WHAT YOU ARE ASKED TO DO → Scan the material for the word "plus" and return every matching line.

DATA FOR THIS EXERCISE →
* * *

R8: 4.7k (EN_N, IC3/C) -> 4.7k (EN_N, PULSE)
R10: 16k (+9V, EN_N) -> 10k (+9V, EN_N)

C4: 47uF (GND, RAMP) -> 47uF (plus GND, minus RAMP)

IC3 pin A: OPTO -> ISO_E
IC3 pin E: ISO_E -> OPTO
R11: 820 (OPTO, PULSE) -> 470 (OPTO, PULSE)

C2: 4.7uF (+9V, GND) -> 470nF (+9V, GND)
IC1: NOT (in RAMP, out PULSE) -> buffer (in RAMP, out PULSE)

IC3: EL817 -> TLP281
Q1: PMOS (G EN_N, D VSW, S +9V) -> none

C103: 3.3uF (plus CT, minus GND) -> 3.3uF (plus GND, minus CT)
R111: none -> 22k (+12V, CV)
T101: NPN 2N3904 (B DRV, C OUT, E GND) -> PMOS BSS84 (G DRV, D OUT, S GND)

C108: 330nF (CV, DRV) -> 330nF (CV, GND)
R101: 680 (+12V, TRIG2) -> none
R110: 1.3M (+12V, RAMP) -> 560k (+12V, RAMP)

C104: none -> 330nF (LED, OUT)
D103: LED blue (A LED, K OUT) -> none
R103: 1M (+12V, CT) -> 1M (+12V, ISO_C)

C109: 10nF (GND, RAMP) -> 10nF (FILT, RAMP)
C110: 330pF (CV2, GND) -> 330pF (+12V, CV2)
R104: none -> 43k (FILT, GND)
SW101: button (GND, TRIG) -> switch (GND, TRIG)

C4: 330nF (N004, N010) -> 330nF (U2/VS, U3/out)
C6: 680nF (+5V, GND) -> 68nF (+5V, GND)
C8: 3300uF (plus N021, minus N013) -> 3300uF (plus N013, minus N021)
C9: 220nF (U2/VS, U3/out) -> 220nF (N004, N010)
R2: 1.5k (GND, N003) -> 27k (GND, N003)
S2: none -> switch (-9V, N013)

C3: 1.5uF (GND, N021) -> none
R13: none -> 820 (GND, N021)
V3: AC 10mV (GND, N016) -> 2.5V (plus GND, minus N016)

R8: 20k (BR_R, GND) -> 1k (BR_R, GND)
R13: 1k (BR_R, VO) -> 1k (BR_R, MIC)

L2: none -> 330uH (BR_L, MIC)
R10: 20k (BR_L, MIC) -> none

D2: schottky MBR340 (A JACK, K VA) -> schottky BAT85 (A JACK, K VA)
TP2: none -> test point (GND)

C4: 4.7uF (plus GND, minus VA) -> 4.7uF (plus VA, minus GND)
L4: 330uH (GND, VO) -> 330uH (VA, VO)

* * *

FINISHED EXERCISE →
C4: 47uF (GND, RAMP) -> 47uF (plus GND, minus RAMP)
C103: 3.3uF (plus CT, minus GND) -> 3.3uF (plus GND, minus CT)
C8: 3300uF (plus N021, minus N013) -> 3300uF (plus N013, minus N021)
V3: AC 10mV (GND, N016) -> 2.5V (plus GND, minus N016)
C4: 4.7uF (plus GND, minus VA) -> 4.7uF (plus VA, minus GND)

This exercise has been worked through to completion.